● AIM OF THE EXERCISE: Repeat each line of text in the rows below word for word, and leave the pictures out of your answer.

Saved entries:
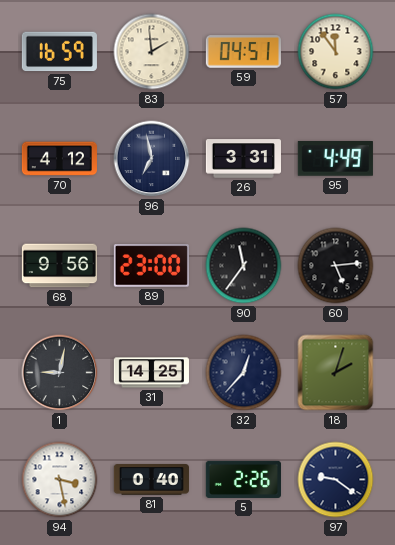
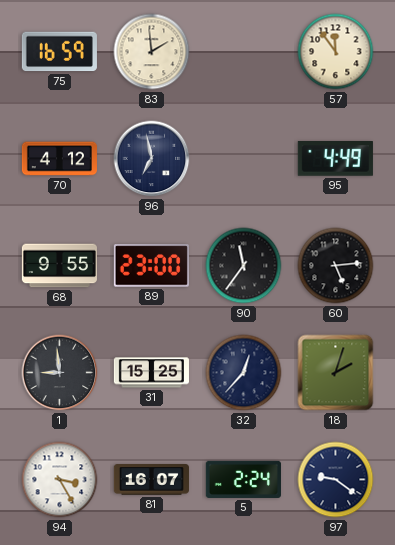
59: 04:51 -> none
26: 3:31 -> none
68: 9:56 -> 9:55
1: 9:02 -> 8:59
31: 14:25 -> 15:25
94: 3:28 -> 3:25
81: 0:40 -> 16:07
5: 2:26 -> 2:24
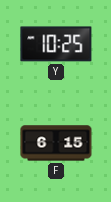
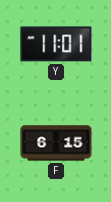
Y: 10:25 -> 11:01
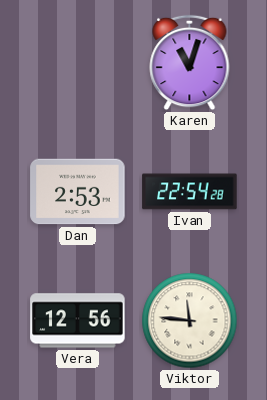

● EXERCISE OUTPUT:
59: 04:51 -> none
26: 3:31 -> none
68: 9:56 -> 9:55
1: 9:02 -> 8:59
31: 14:25 -> 15:25
94: 3:28 -> 3:25
81: 0:40 -> 16:07
5: 2:26 -> 2:24
Y: 10:25 -> 11:01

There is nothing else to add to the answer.